Write the records out again exactly as they read, dropping any picture they hold.
******************************
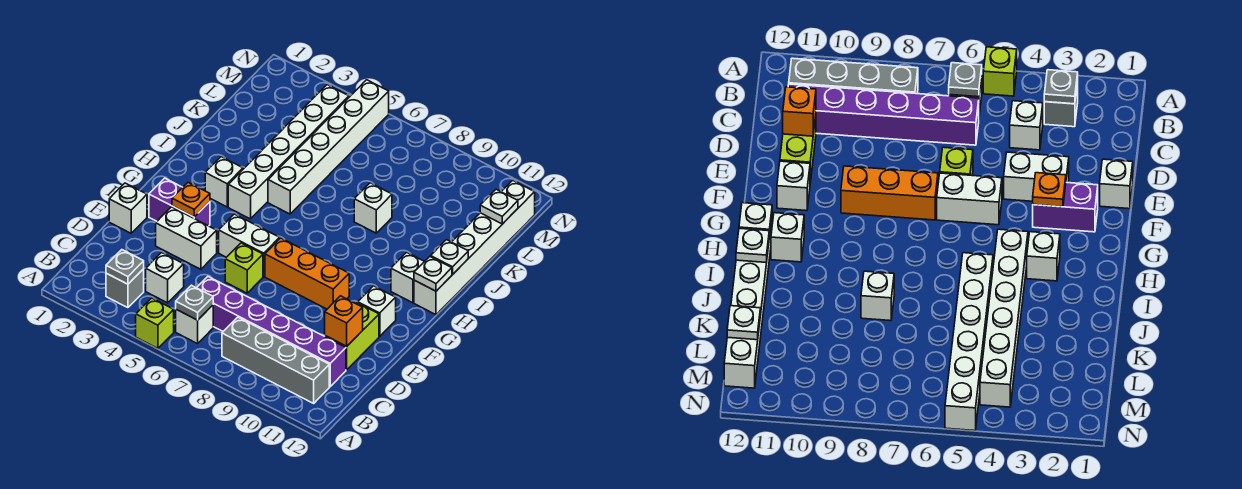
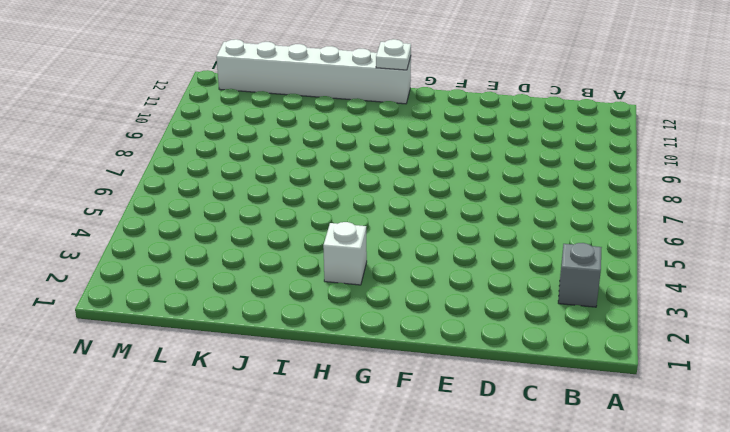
none -> lime brick A5 level 1
none -> white brick B6 level 1
none -> grey brick B8:B11 level 1

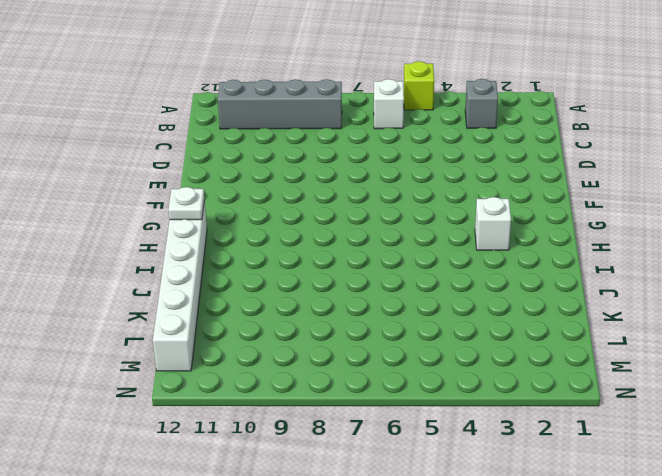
none -> white brick C4 level 1
none -> purple brick C6:C11 level 1
none -> lime brick D11:E11 level 1

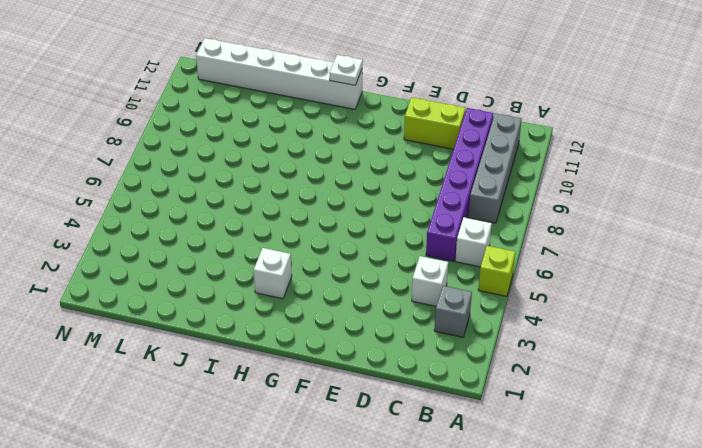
none -> white brick E1 level 1
none -> white brick E3:E4 level 1
none -> lime brick E6 level 1

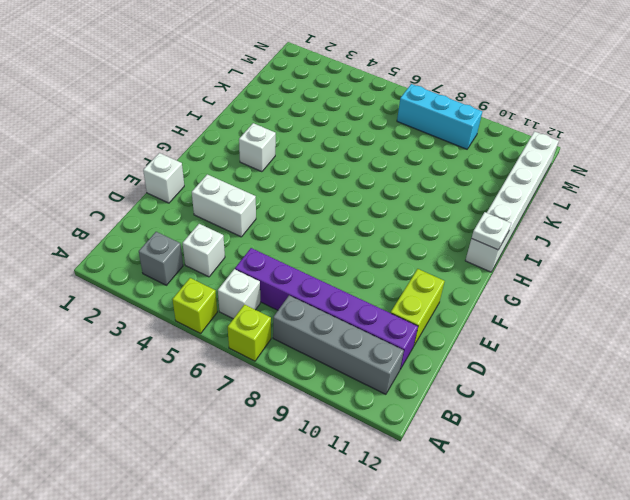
lime brick A7 level 1 -> lime brick E6 level 1
cyan brick M7:M9 level 1 -> none
none -> purple brick F2:F3 level 1
none -> white brick F5:F6 level 1
none -> orange brick F7:F9 level 1

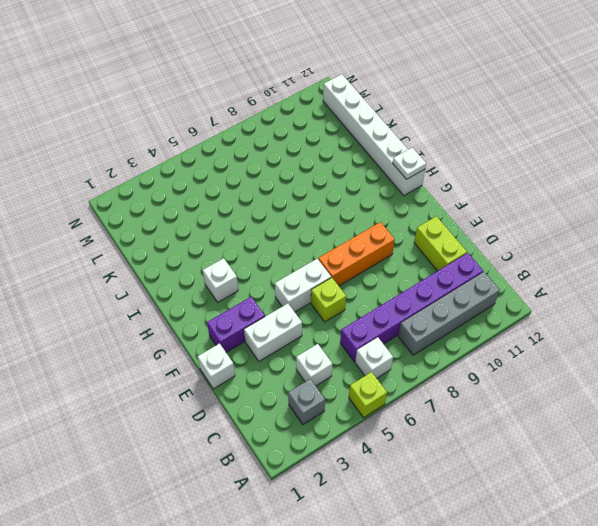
none -> white brick F11 level 1
none -> white brick H4:M4 level 1
none -> white brick H11 level 1

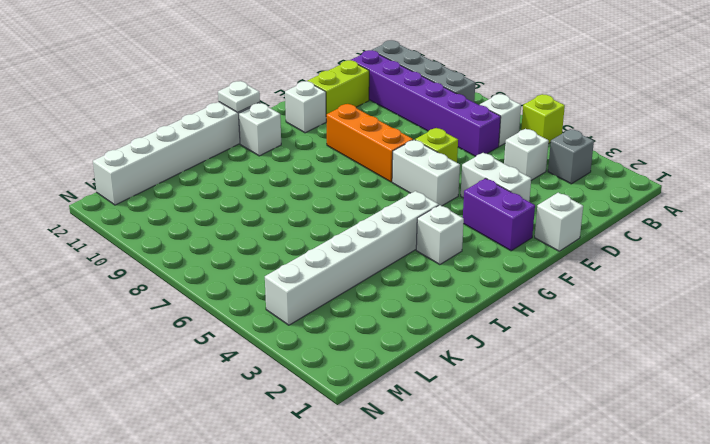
none -> white brick I5:N5 level 1
none -> white brick J8 level 1
none -> grey plate B3 level 2

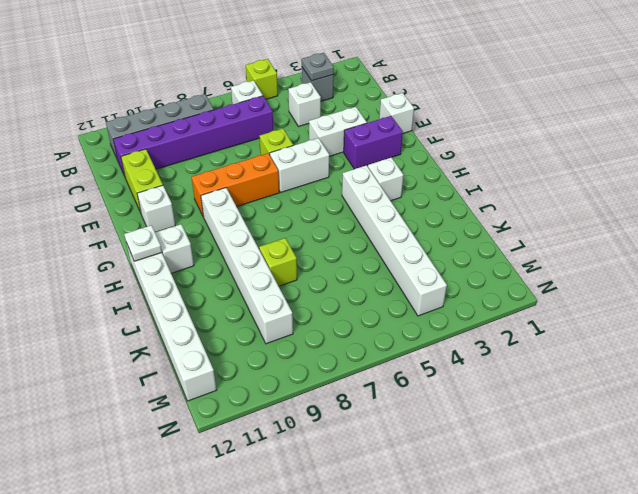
white brick G9:L9 level 1 -> white brick I5:N5 level 1
lime brick J8 level 1 -> white brick J8 level 1
none -> grey plate B6 level 2
none -> orange brick D11 level 2
none -> orange plate F3 level 2

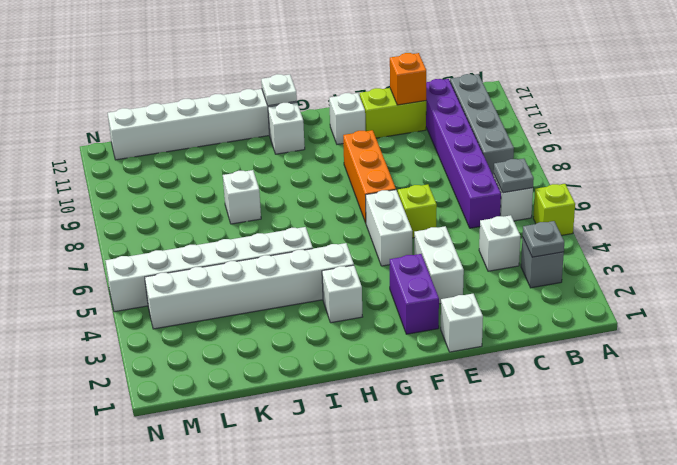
none -> orange plate F3 level 2
none -> white plate I12 level 2
none -> white plate L12 level 2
******************************
● **EXERCISE SOLUTION**
none -> lime brick A5 level 1
none -> white brick B6 level 1
none -> grey brick B8:B11 level 1

none -> white brick C4 level 1
none -> purple brick C6:C11 level 1
none -> lime brick D11:E11 level 1

none -> white brick E1 level 1
none -> white brick E3:E4 level 1
none -> lime brick E6 level 1

lime brick A7 level 1 -> lime brick E6 level 1
cyan brick M7:M9 level 1 -> none
none -> purple brick F2:F3 level 1
none -> white brick F5:F6 level 1
none -> orange brick F7:F9 level 1

none -> white brick F11 level 1
none -> white brick H4:M4 level 1
none -> white brick H11 level 1

none -> white brick I5:N5 level 1
none -> white brick J8 level 1
none -> grey plate B3 level 2

white brick G9:L9 level 1 -> white brick I5:N5 level 1
lime brick J8 level 1 -> white brick J8 level 1
none -> grey plate B6 level 2
none -> orange brick D11 level 2
none -> orange plate F3 level 2

none -> orange plate F3 level 2
none -> white plate I12 level 2
none -> white plate L12 level 2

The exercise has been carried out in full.